*SUPPLIED MATERIAL*
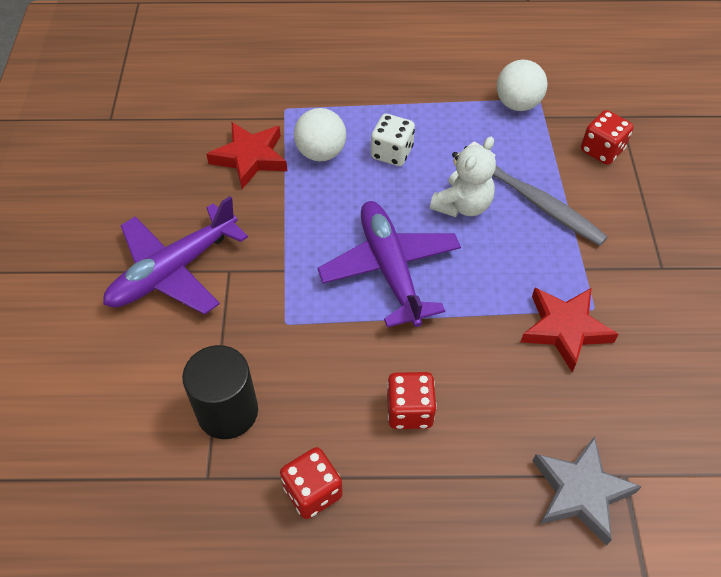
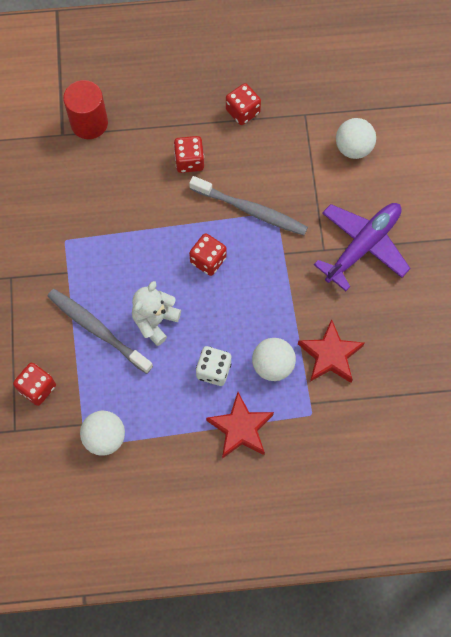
camera: 175 degrees right, 15 degrees up
black cylinder [182,345,258,439] -> none
purple plane [317,201,461,328] -> red dice [189,233,227,276]
red star [521,288,618,372] -> red star moved to [206,392,274,459]
grey star [533,436,642,546] -> red cylinder [63,80,108,139]
none -> grey toothbrush [189,176,308,235]
none -> white ball [336,118,376,159]

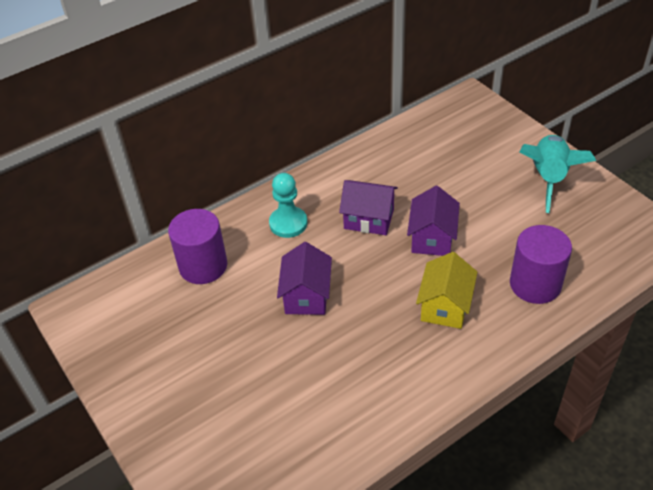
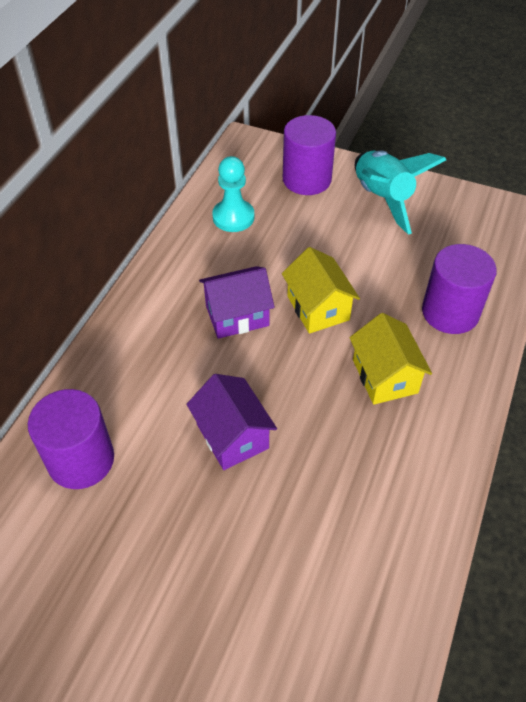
camera: 35 degrees left, 5 degrees up
turquoise pawn [269,173,307,238] -> turquoise pawn moved to [212,156,255,232]
purple house [407,186,460,256] -> yellow house [282,247,360,334]
none -> purple cylinder [283,115,336,195]

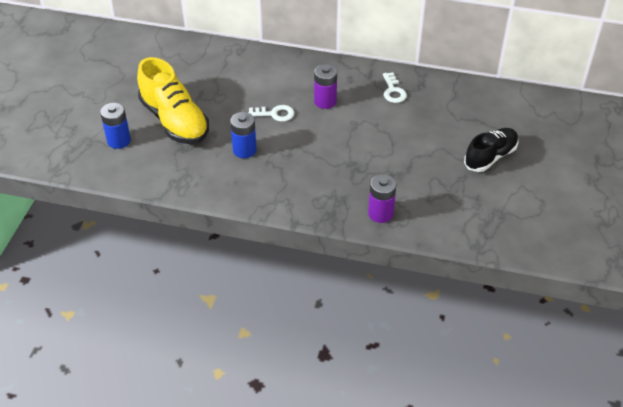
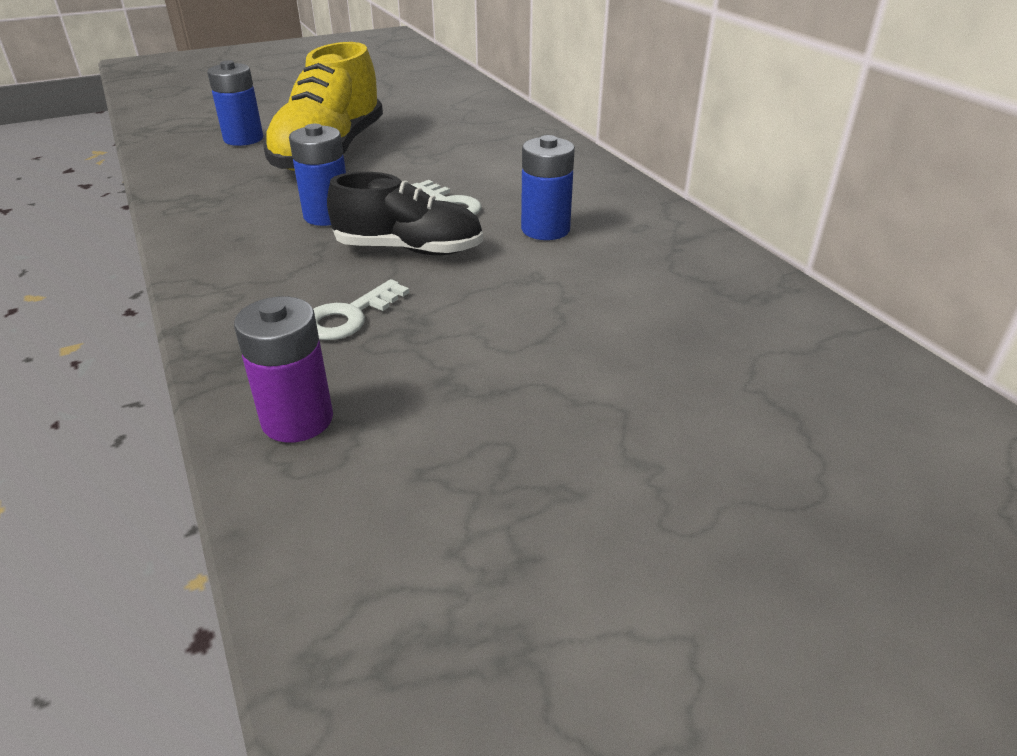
camera: 50 degrees right, 10 degrees down
purple battery [314,64,337,109] -> blue battery [521,135,575,240]
white key [383,72,407,103] -> white key moved to [313,279,409,340]
black shoe [464,128,518,172] -> black shoe moved to [327,172,483,255]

*TASK REQUIREMENTS*
Find and count the lines of the data that include the string "right", and report that figure by itself.

*EXERCISE SOLUTION*
2